■ **TASK GOAL**: Pictures aside, each entry has to be returned exactly as it stands.

BEGIN PROVIDED MATERIAL

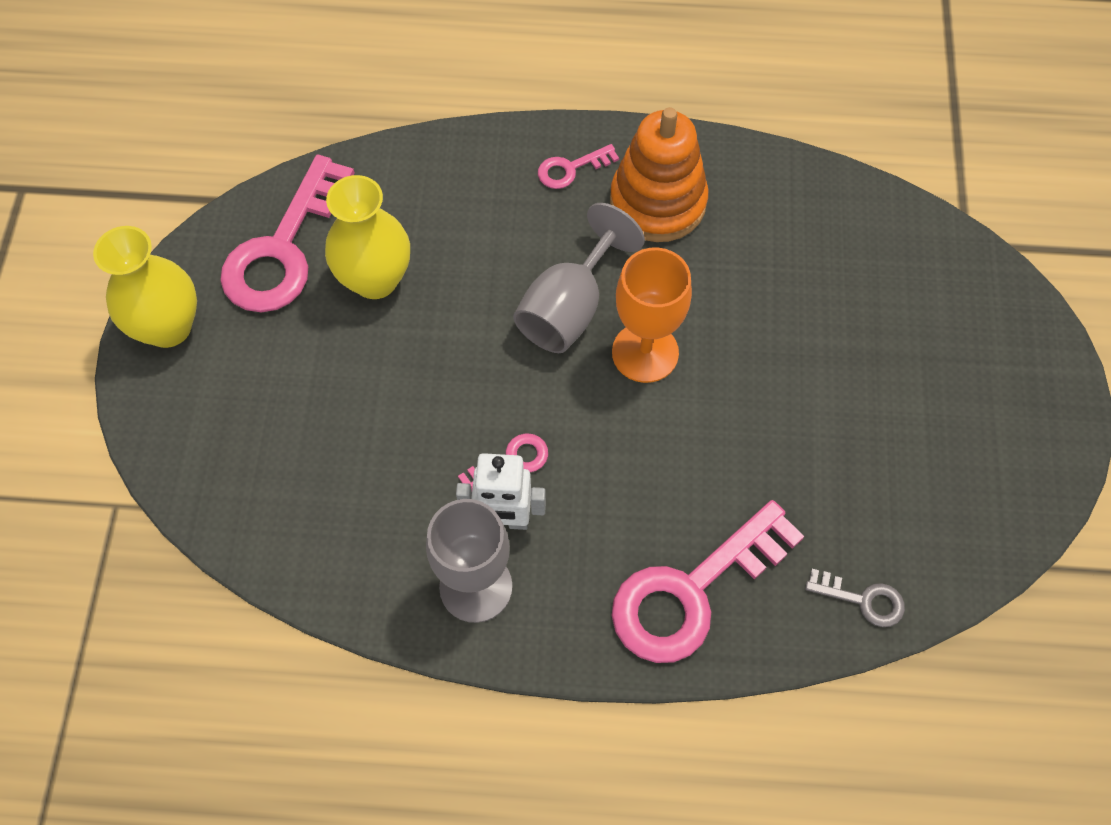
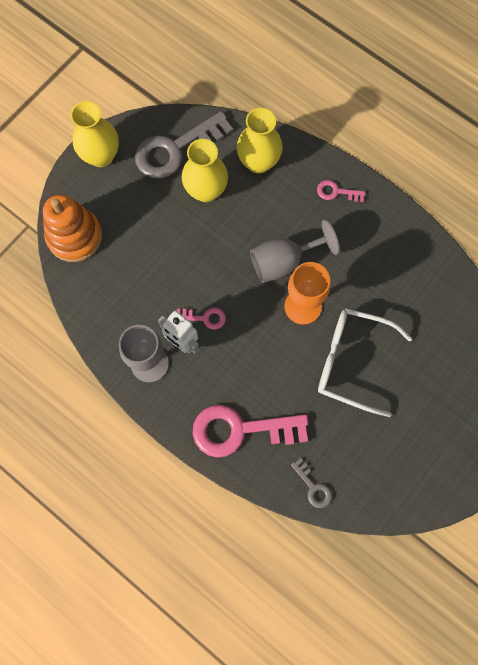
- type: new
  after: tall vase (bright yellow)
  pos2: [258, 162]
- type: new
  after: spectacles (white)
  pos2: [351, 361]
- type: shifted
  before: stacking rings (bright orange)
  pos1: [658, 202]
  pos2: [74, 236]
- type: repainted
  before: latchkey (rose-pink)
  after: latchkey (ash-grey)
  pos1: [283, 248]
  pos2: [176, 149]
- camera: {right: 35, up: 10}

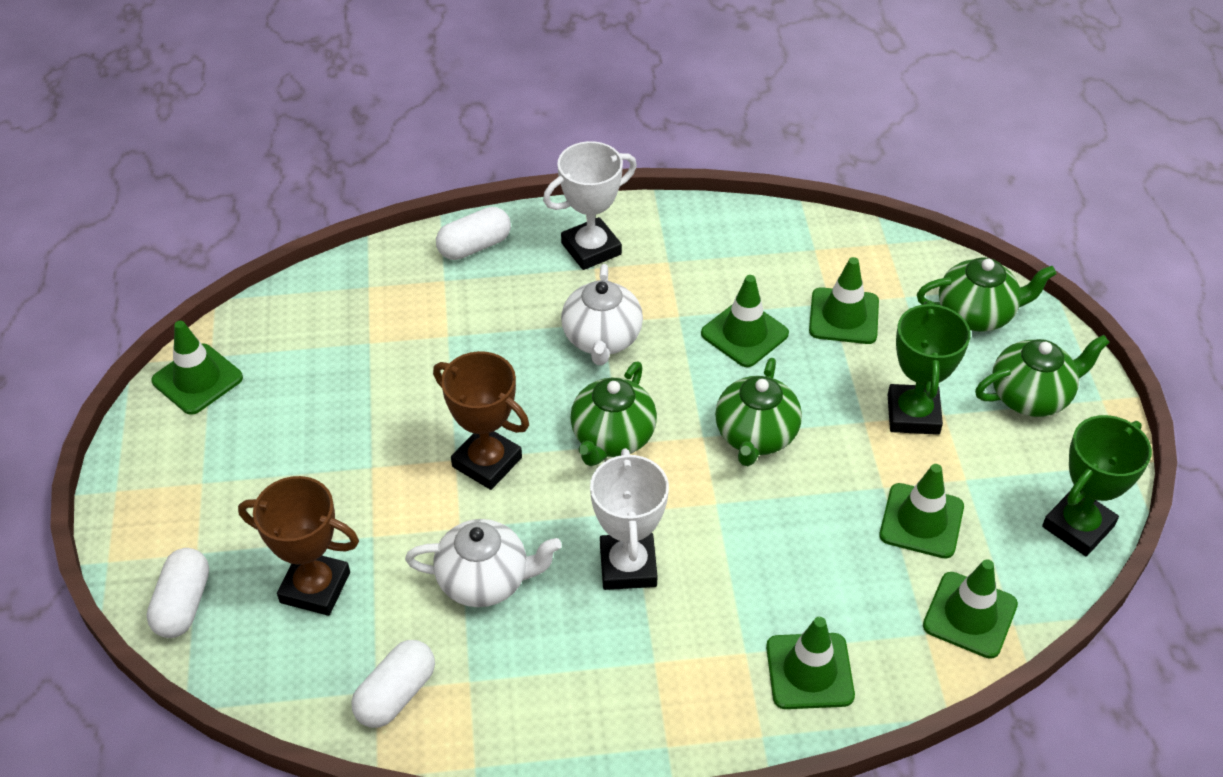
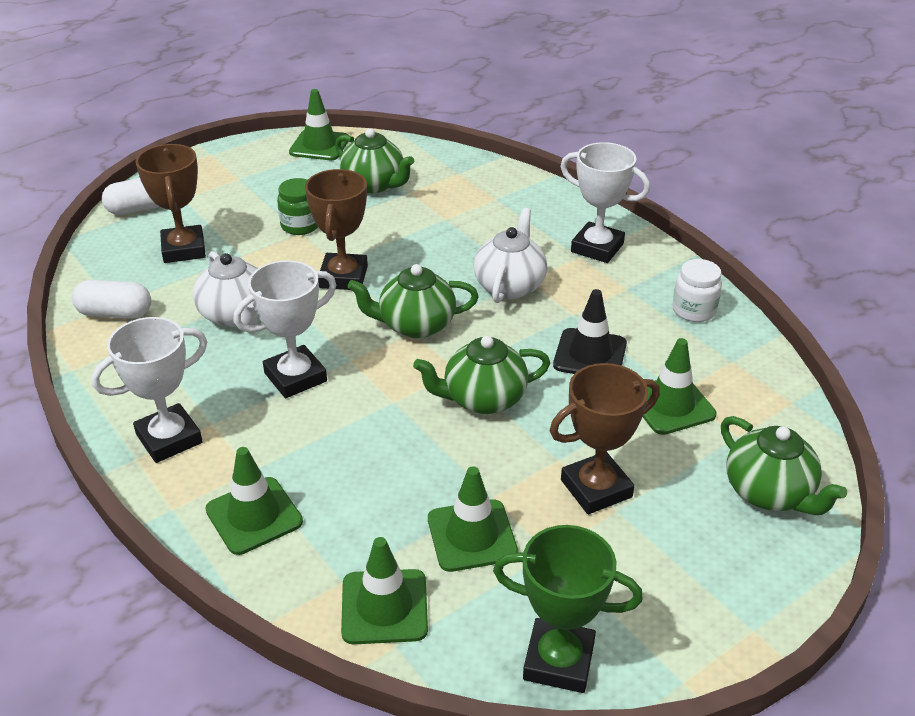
- type: gone
  before: capsule (white)
  pos1: [474, 246]
- type: new
  after: prize cup (white)
  pos2: [169, 439]
- type: new
  after: preserve jar (leaf-green)
  pos2: [300, 226]
- type: new
  after: preserve jar (white)
  pos2: [694, 310]
- type: shifted
  before: tea pot (leaf-green)
  pos1: [1031, 396]
  pos2: [374, 184]
- type: repainted
  before: traffic cone (leaf-green)
  after: traffic cone (jet-black)
  pos1: [744, 334]
  pos2: [590, 354]
- type: repainted
  before: prize cup (leaf-green)
  after: prize cup (dark brown)
  pos1: [913, 414]
  pos2: [596, 488]
- type: rotated
  before: tea pot (white)
  pos1: [602, 339]
  pos2: [510, 285]
  turn: 135
- camera: {right: 60, up: -10}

END PROVIDED MATERIAL

■ **ANSWER BELOW**:
- type: new
  after: tall vase (bright yellow)
  pos2: [258, 162]
- type: new
  after: spectacles (white)
  pos2: [351, 361]
- type: shifted
  before: stacking rings (bright orange)
  pos1: [658, 202]
  pos2: [74, 236]
- type: repainted
  before: latchkey (rose-pink)
  after: latchkey (ash-grey)
  pos1: [283, 248]
  pos2: [176, 149]
- camera: {right: 35, up: 10}

- type: gone
  before: capsule (white)
  pos1: [474, 246]
- type: new
  after: prize cup (white)
  pos2: [169, 439]
- type: new
  after: preserve jar (leaf-green)
  pos2: [300, 226]
- type: new
  after: preserve jar (white)
  pos2: [694, 310]
- type: shifted
  before: tea pot (leaf-green)
  pos1: [1031, 396]
  pos2: [374, 184]
- type: repainted
  before: traffic cone (leaf-green)
  after: traffic cone (jet-black)
  pos1: [744, 334]
  pos2: [590, 354]
- type: repainted
  before: prize cup (leaf-green)
  after: prize cup (dark brown)
  pos1: [913, 414]
  pos2: [596, 488]
- type: rotated
  before: tea pot (white)
  pos1: [602, 339]
  pos2: [510, 285]
  turn: 135
- camera: {right: 60, up: -10}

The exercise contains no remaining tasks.